Task brief: Exactly the lines from the one containing "D1: schottky (A" to the last line of the records, inclusive, are to be transcribed; include no others.

Dataset records:
########

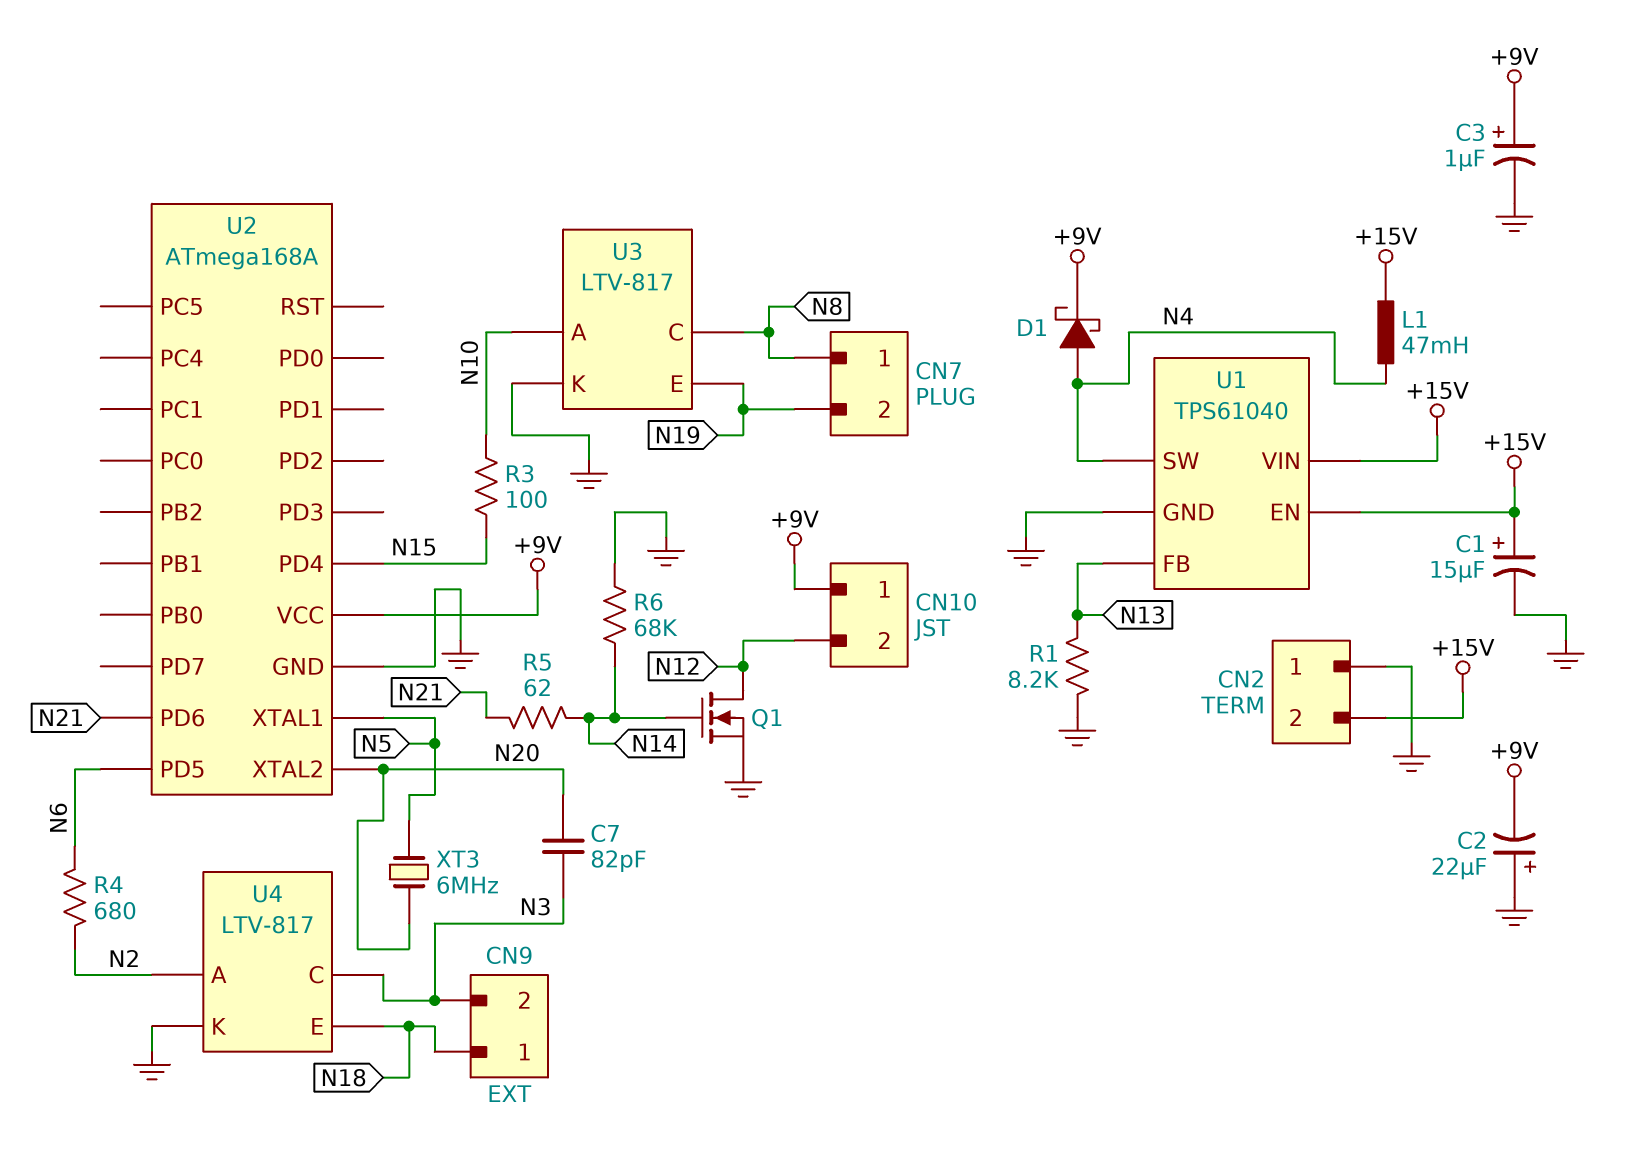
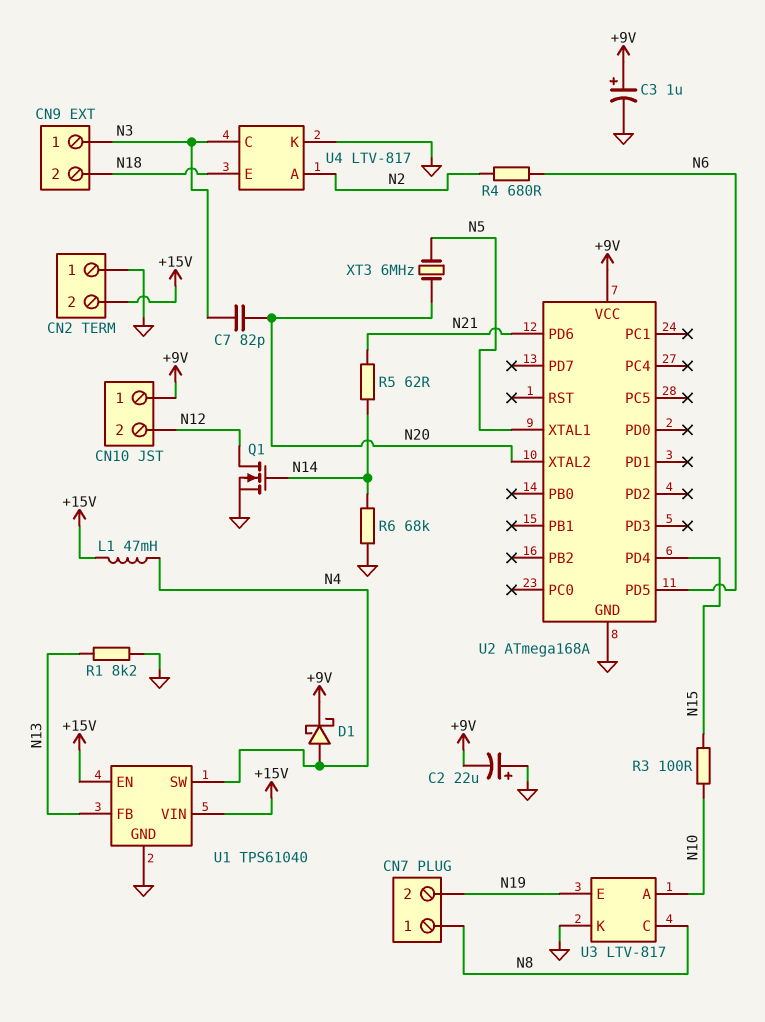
C1: 15uF (plus +15V, minus GND) -> none
CN9 pin 1: N18 -> N3
CN9 pin 2: N3 -> N18

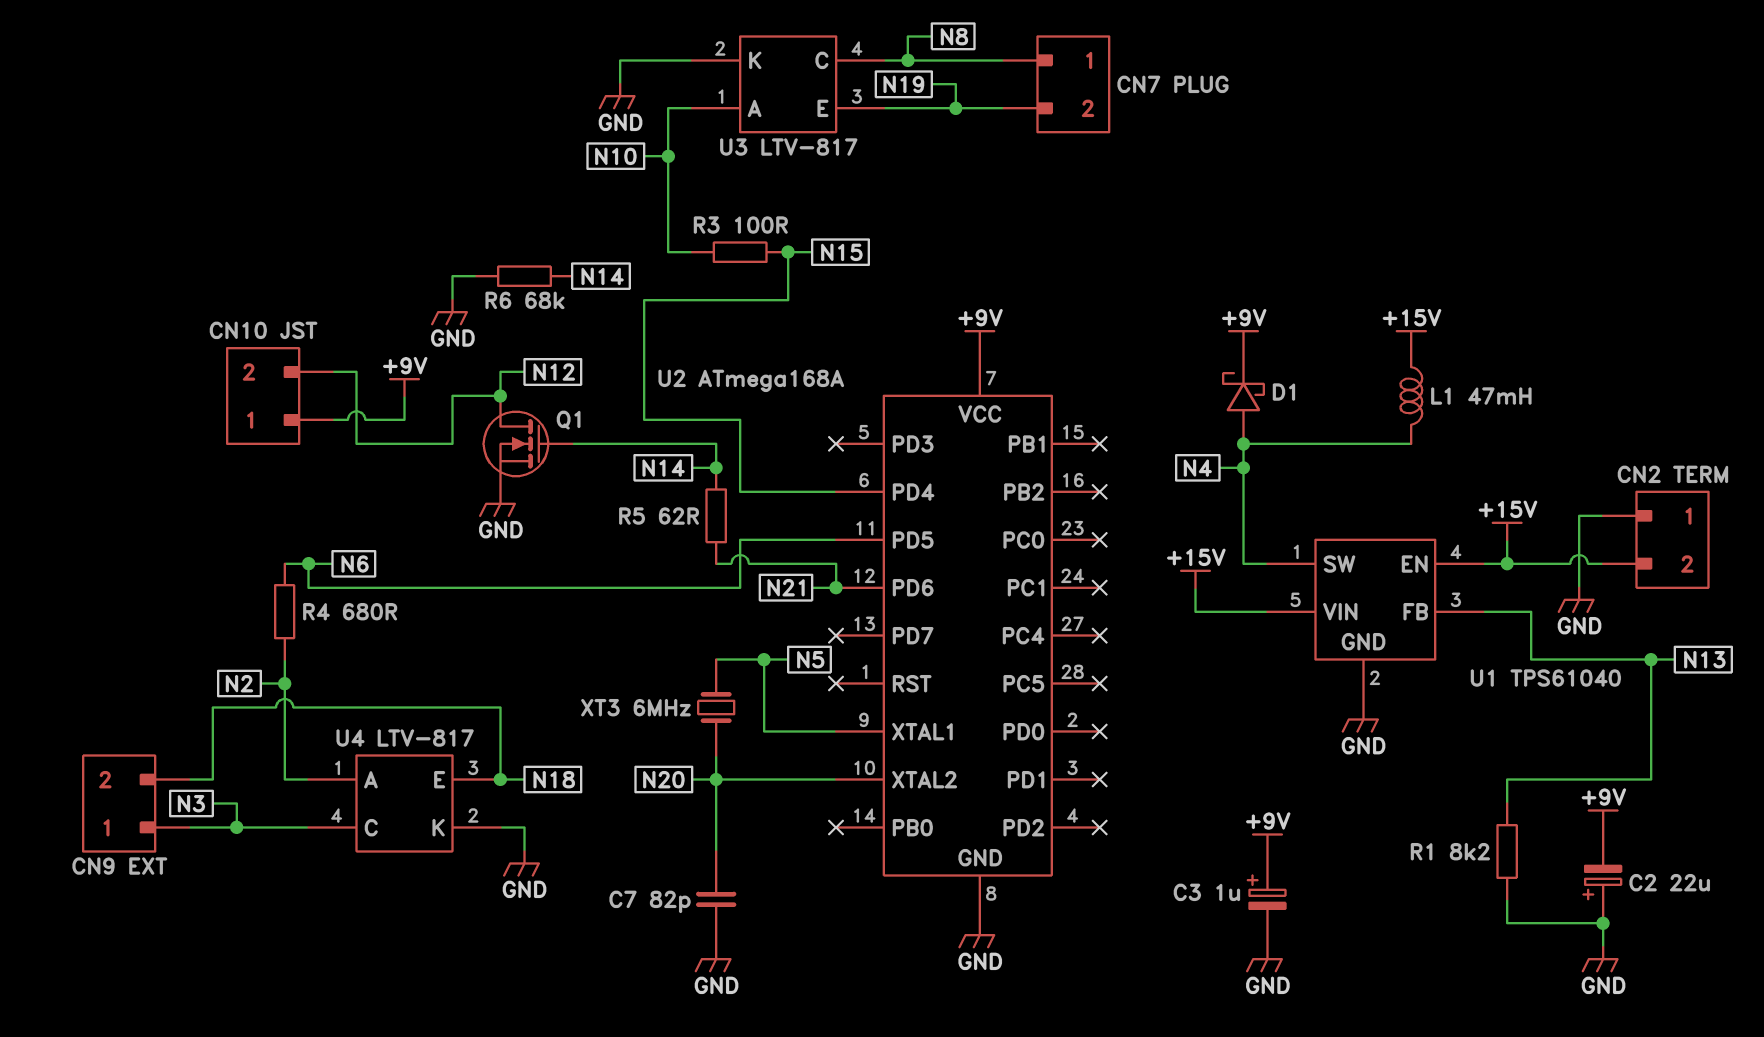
C7: 82pF (N3, N20) -> 82pF (GND, N20)

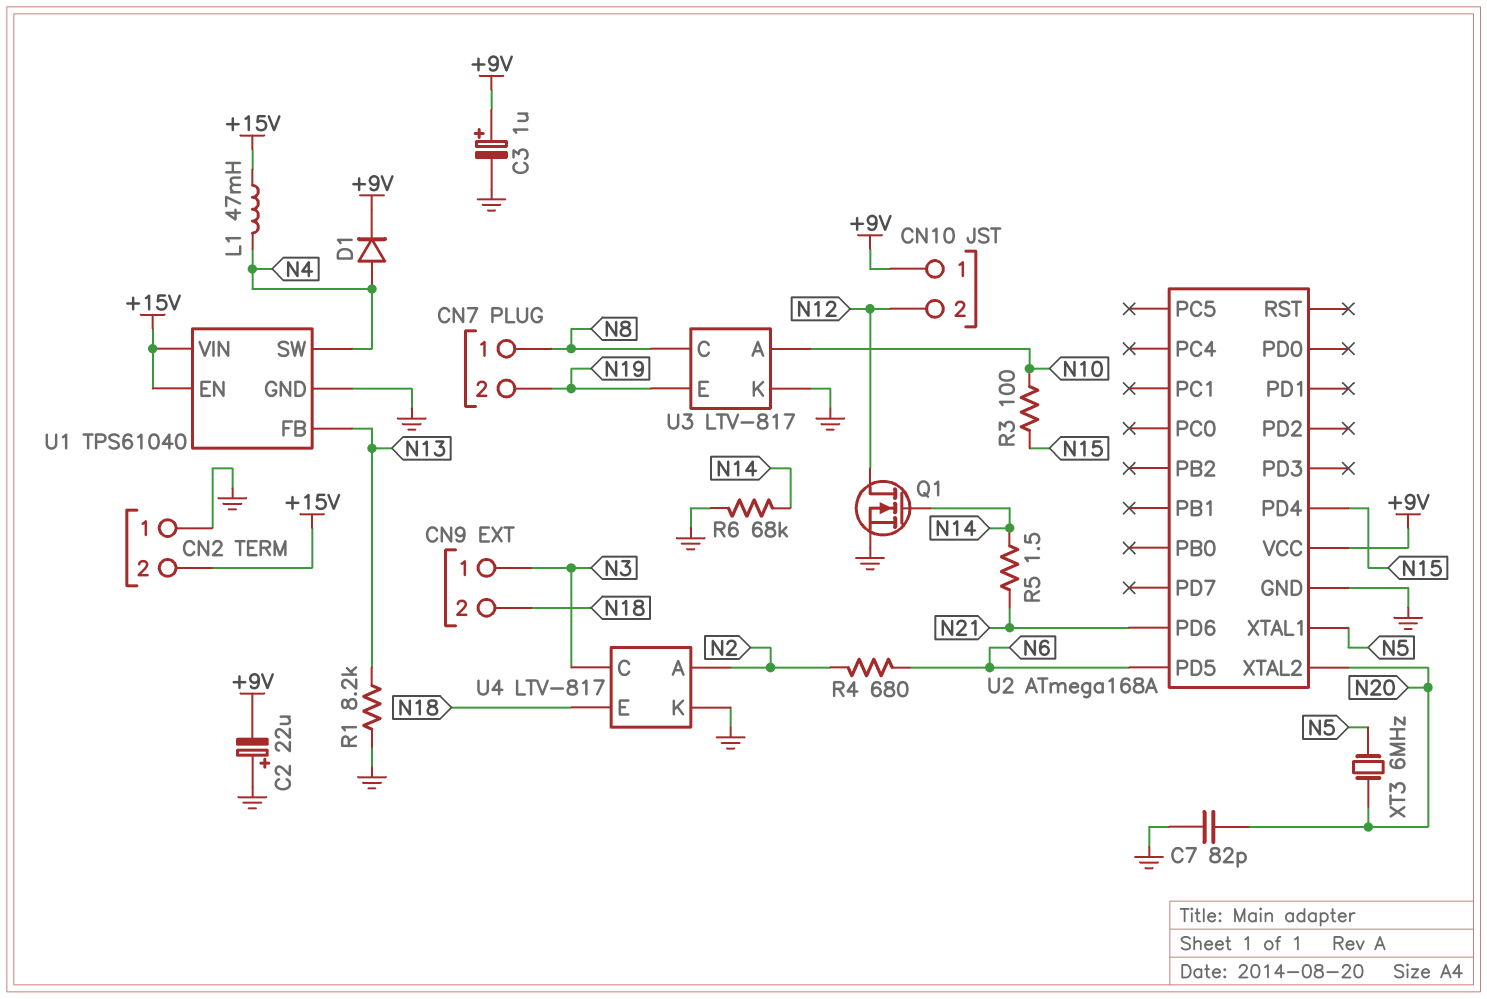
D1: schottky (A N4, K +9V) -> diode (A N4, K +9V)
R5: 62 (N14, N21) -> 1.5 (N14, N21)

########

Final answer:
D1: schottky (A N4, K +9V) -> diode (A N4, K +9V)
R5: 62 (N14, N21) -> 1.5 (N14, N21)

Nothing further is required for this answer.